What you have to do: Scan the entries below and tally the lines that include "empiler". Return nothing but the tally.

Excerpted data:
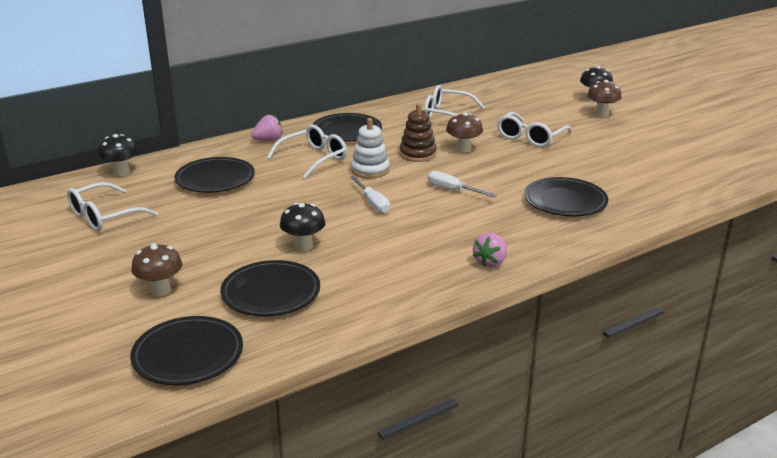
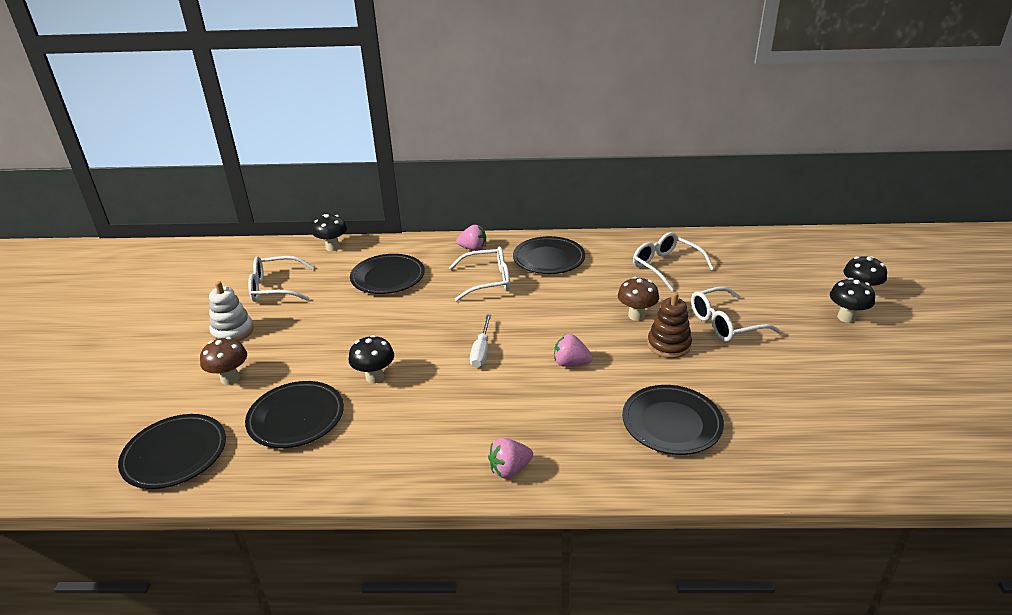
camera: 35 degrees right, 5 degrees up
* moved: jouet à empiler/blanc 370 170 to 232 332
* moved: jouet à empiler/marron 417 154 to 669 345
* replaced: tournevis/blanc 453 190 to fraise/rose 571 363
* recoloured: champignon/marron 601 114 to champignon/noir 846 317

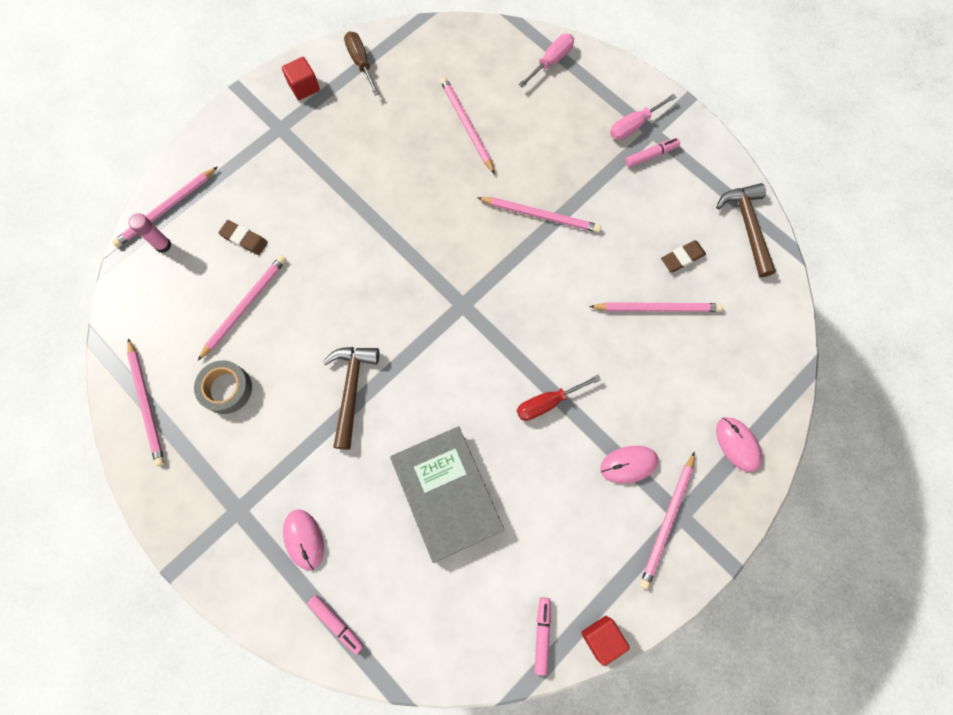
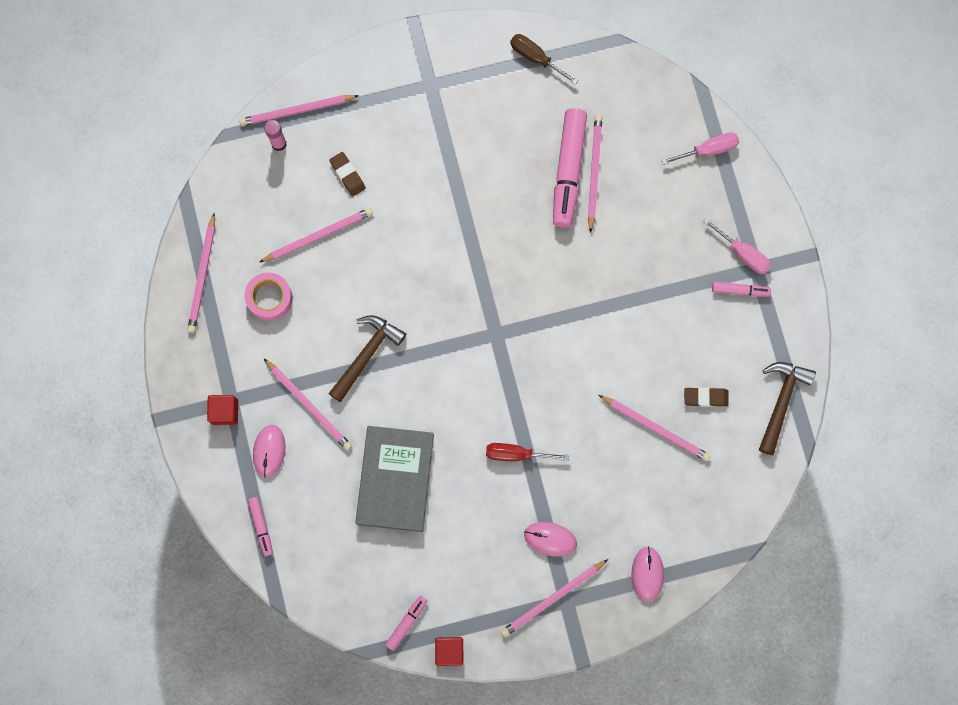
camera: 30 degrees right, 5 degrees up
* added: feutre/rose 568 171
* moved: cube/rouge 304 87 to 225 411
* moved: crayon/rose 541 215 to 309 405
* recoloured: ruban adhésif/gris 226 389 to ruban adhésif/rose 269 298
* turned: tournevis/marron 361 62 = 535 58 60 degrees counterclockwise
* turned: tournevis/rose 633 125 = 743 254 135 degrees counterclockwise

Solution for this exercise: 2